Content starts
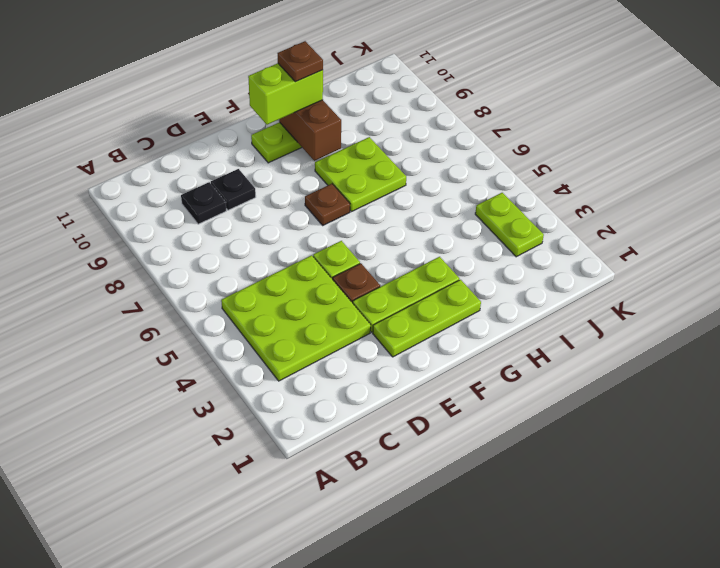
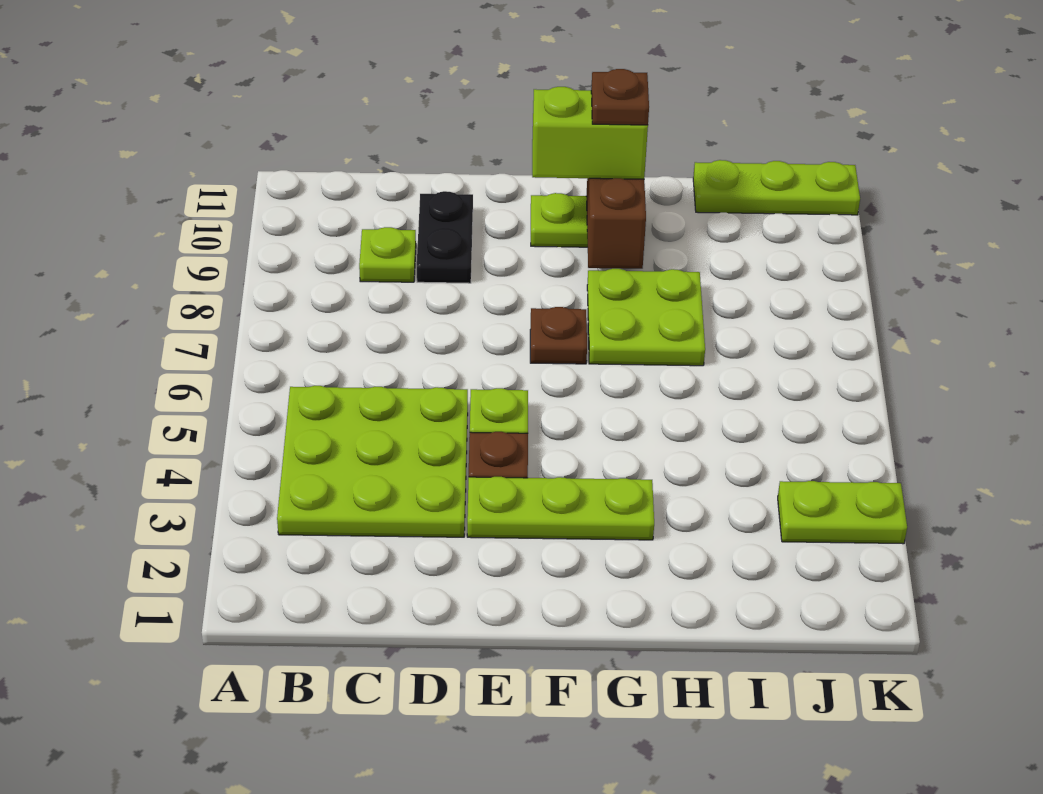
black plate C9 level 1 -> lime plate C9 level 1
black plate D9 level 1 -> black plate D9:D10 level 1
lime plate E2:G2 level 1 -> lime plate I11:K11 level 1
lime plate J3:J4 level 1 -> lime plate J3:K3 level 1

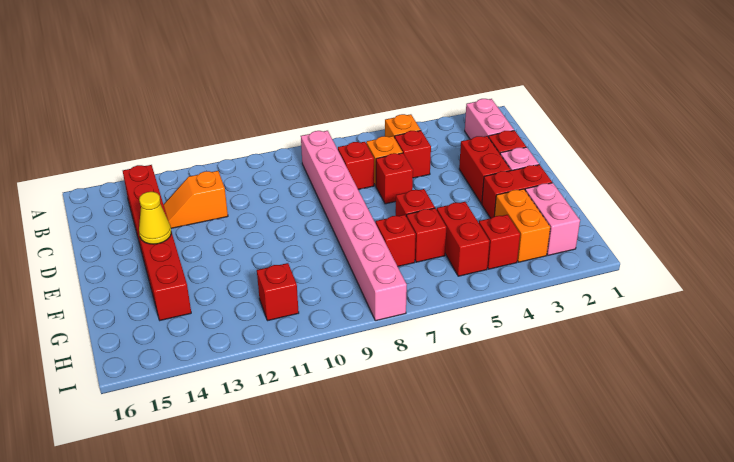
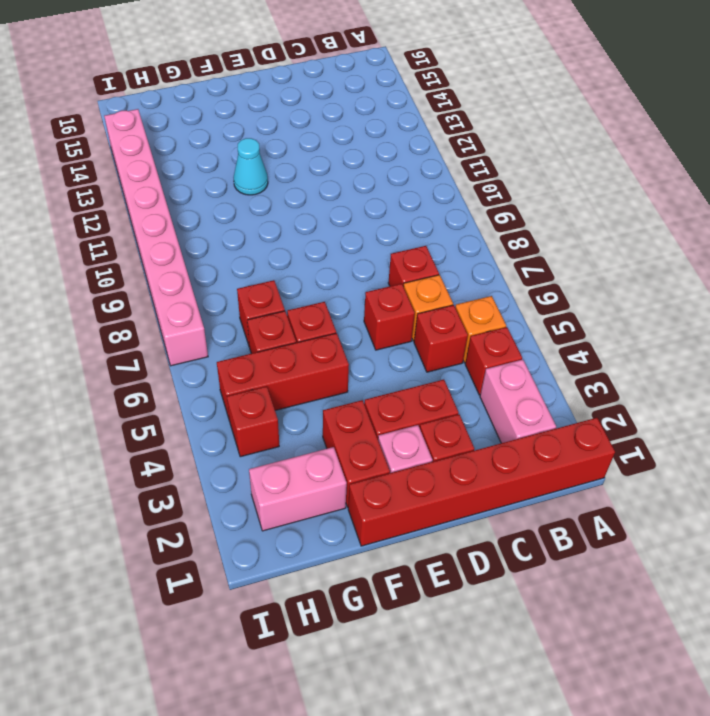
pink brick B2:C2 level 1 -> pink brick B2:B3 level 1
pink brick B8:I8 level 1 -> pink brick I7:I14 level 1
red brick B14:G14 level 1 -> red brick A1:F1 level 1
orange slope C12:C13 level 1 top 12 -> none
yellow cone E14 level 2 -> none
none -> cyan cone F12 level 1
orange brick G3:H3 level 1 -> none
red brick G5:H5 level 1 -> red brick F5:H5 level 1
red brick H11 level 1 -> red brick B4 level 1

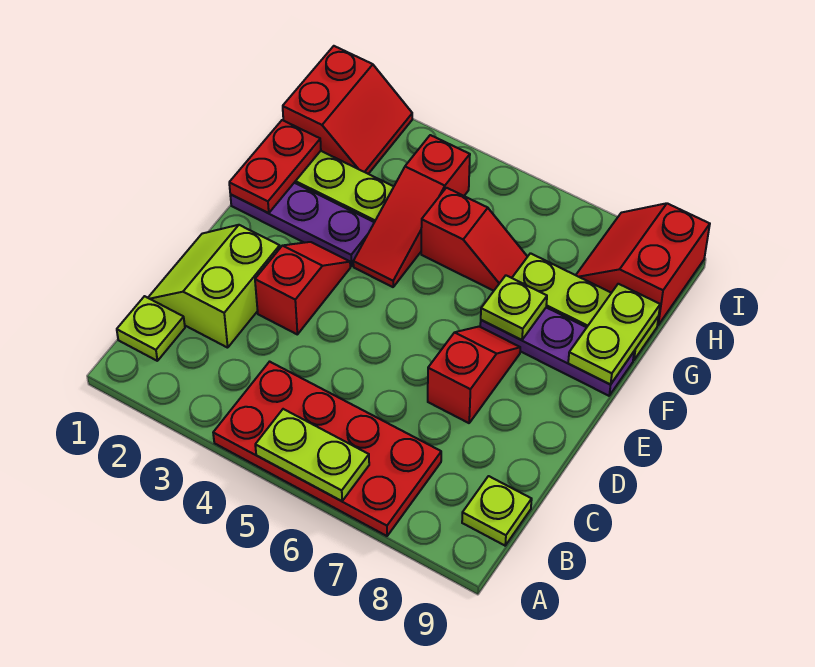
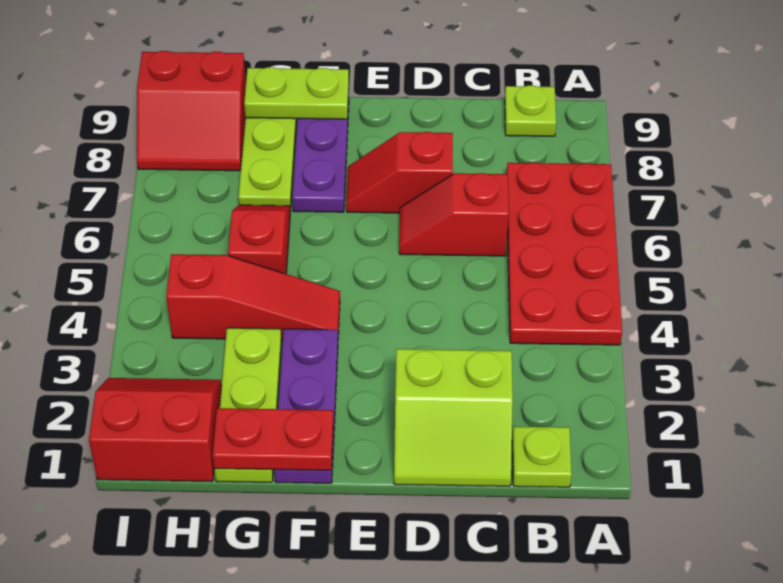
lime plate A5:A6 level 2 -> none
red slope D3:E3 level 1 top D -> red slope C6:D6 level 1 top C
lime plate F7 level 2 -> none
Content ends
ACTIVITY: Would you please repeat only the lines above, beginning at the one that has "lime plate J3:J4" and stopping after the one that has "red brick H11 level 1 -> red brick B4 level 1", exactly and with no pictures?

WRITTEN REPLY:
lime plate J3:J4 level 1 -> lime plate J3:K3 level 1

pink brick B2:C2 level 1 -> pink brick B2:B3 level 1
pink brick B8:I8 level 1 -> pink brick I7:I14 level 1
red brick B14:G14 level 1 -> red brick A1:F1 level 1
orange slope C12:C13 level 1 top 12 -> none
yellow cone E14 level 2 -> none
none -> cyan cone F12 level 1
orange brick G3:H3 level 1 -> none
red brick G5:H5 level 1 -> red brick F5:H5 level 1
red brick H11 level 1 -> red brick B4 level 1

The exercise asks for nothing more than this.